■ Goal of the exercise ■
Set the pictures aside and return each record below precisely as written.

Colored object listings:

----------

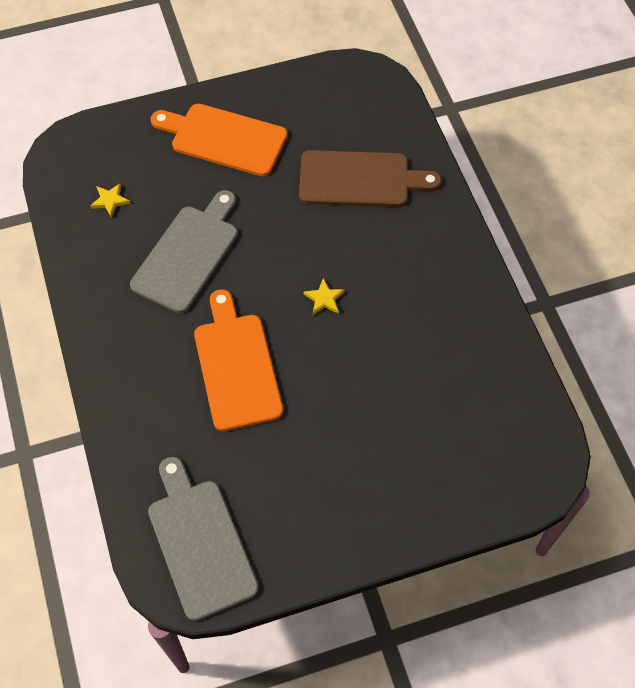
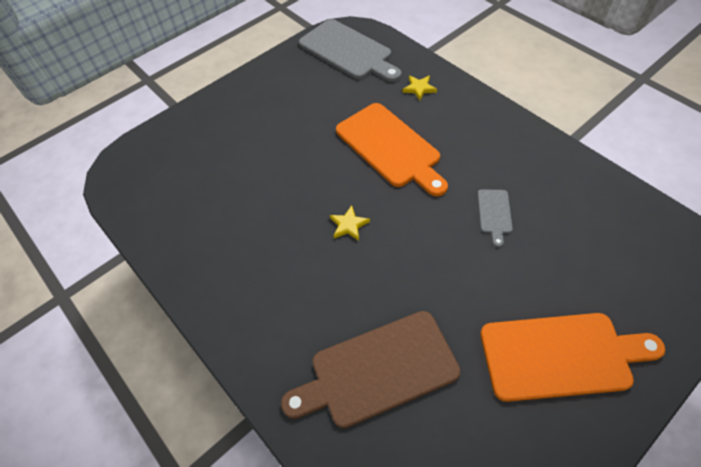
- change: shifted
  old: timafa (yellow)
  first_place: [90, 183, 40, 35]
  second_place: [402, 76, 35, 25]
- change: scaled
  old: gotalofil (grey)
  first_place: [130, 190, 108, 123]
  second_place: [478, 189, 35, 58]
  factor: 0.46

----------

■ Task solution ■
- change: shifted
  old: timafa (yellow)
  first_place: [90, 183, 40, 35]
  second_place: [402, 76, 35, 25]
- change: scaled
  old: gotalofil (grey)
  first_place: [130, 190, 108, 123]
  second_place: [478, 189, 35, 58]
  factor: 0.46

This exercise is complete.